DATA EXTRACTS |
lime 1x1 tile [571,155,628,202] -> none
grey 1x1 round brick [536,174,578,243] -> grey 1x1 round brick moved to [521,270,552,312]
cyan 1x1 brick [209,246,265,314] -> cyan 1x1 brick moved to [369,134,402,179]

---

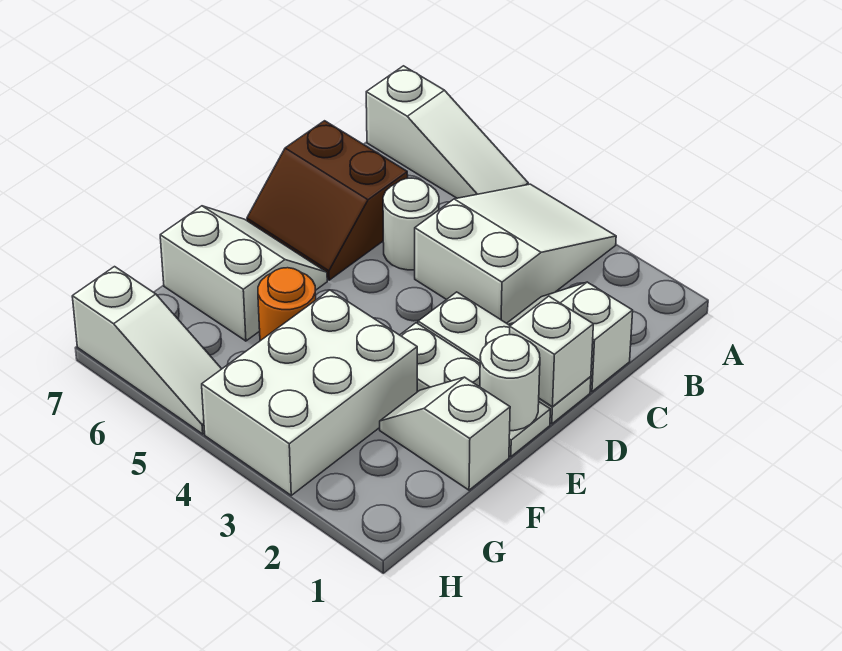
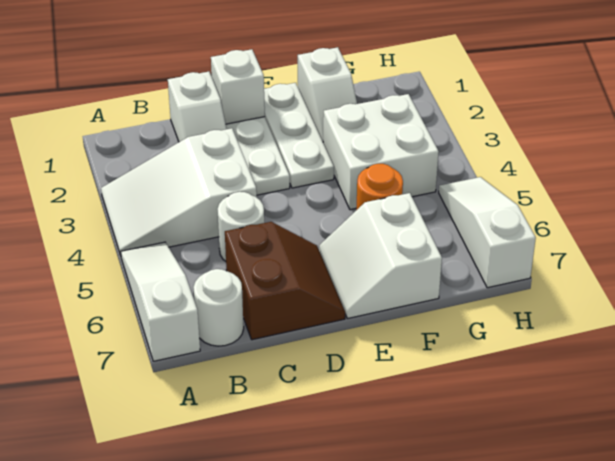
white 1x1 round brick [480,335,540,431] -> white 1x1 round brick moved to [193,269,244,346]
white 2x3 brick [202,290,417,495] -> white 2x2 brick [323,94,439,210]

* * *

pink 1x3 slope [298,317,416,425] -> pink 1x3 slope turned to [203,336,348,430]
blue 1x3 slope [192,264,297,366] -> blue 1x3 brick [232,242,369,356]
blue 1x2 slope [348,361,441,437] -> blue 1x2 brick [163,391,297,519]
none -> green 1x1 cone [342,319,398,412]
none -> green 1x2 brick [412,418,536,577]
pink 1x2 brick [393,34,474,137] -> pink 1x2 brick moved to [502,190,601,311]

DIRECTIONS |
Output should match, line for line, the stretch of the material above from the line holding "lime 1x1 tile [571,155,628,202] -> none" through the line holding "cyan 1x1 brick [209,246,265,314]".

ANSWER FOR THIS EXERCISE |
lime 1x1 tile [571,155,628,202] -> none
grey 1x1 round brick [536,174,578,243] -> grey 1x1 round brick moved to [521,270,552,312]
cyan 1x1 brick [209,246,265,314] -> cyan 1x1 brick moved to [369,134,402,179]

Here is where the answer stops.